(A block of data)
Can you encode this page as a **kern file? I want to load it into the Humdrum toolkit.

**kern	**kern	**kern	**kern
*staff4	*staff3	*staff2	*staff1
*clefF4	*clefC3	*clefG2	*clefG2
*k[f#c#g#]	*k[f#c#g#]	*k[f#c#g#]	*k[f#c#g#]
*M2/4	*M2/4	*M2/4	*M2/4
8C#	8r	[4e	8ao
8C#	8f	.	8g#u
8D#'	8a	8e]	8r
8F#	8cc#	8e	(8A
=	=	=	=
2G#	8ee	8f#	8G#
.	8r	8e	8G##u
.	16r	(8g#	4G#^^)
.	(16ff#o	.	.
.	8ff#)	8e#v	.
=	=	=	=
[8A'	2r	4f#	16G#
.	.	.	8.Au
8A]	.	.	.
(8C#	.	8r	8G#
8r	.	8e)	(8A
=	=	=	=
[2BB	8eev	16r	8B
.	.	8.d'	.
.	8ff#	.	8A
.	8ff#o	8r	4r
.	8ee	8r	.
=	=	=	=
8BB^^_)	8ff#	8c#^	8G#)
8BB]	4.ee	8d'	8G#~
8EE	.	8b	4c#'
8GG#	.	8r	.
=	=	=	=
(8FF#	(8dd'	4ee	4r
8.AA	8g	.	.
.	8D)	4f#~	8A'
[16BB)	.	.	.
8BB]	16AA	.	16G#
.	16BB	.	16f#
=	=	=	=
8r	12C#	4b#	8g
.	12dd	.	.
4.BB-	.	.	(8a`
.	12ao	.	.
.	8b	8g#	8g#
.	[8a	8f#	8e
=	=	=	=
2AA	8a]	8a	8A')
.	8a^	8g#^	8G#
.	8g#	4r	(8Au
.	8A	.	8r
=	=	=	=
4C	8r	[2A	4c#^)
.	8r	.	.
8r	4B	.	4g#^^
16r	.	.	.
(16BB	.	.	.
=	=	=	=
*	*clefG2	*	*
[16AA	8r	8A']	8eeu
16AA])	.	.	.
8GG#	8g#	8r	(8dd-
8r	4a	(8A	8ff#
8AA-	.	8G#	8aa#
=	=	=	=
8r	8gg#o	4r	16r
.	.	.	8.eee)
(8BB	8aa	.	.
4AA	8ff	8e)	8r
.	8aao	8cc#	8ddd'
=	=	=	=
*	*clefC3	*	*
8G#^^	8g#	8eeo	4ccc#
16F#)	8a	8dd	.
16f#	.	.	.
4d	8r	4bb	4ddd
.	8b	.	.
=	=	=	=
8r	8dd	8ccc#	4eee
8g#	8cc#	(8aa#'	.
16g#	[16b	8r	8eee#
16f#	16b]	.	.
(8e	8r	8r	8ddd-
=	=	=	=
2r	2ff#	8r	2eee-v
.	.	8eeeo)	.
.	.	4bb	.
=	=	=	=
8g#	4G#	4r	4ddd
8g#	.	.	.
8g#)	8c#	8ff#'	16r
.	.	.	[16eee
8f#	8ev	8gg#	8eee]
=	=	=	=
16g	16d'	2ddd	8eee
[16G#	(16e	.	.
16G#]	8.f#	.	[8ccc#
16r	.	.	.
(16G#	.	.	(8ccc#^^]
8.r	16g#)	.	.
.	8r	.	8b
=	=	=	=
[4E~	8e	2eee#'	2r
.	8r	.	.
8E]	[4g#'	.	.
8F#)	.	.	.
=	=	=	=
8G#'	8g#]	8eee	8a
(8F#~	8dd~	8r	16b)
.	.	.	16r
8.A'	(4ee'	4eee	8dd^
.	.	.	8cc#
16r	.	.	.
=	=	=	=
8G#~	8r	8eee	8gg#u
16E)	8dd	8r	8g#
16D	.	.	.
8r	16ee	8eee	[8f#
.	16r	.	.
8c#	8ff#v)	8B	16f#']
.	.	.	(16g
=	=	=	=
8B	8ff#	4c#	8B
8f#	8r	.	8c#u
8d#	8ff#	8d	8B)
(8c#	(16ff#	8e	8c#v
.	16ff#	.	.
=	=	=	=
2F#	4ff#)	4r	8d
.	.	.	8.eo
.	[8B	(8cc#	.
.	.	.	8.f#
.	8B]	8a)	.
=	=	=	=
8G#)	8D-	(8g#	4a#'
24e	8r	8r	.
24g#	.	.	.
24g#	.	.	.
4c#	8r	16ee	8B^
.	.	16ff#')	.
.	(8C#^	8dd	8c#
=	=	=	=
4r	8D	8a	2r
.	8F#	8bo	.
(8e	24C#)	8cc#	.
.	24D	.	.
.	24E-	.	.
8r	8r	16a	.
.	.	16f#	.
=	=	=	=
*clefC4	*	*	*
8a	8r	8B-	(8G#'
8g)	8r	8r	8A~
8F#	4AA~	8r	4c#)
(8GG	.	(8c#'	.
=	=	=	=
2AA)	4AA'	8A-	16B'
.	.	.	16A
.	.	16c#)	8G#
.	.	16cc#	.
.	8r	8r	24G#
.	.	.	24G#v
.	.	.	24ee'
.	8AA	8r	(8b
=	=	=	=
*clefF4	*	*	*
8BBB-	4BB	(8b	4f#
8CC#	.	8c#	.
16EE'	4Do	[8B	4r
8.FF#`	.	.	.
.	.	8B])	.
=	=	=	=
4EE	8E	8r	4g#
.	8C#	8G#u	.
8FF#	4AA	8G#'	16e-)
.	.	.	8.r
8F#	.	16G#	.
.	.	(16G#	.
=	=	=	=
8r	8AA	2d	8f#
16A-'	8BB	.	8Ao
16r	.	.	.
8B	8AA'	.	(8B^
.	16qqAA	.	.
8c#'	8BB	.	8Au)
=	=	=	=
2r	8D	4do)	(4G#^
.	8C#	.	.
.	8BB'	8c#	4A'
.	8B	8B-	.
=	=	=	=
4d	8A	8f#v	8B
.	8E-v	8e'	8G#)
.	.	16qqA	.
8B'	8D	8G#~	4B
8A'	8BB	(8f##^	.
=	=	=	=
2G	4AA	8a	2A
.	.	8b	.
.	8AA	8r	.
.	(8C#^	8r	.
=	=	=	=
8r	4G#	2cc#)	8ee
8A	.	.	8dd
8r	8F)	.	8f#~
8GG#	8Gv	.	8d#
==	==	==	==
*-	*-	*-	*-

**TO BE DONE**
Find every line in the material above that contains the string "kern", and copy each of those lines in full.

**ANSWER TO THE EXERCISE**
Can you encode this page as a **kern file? I want to load it into the Humdrum toolkit.
**kern	**kern	**kern	**kern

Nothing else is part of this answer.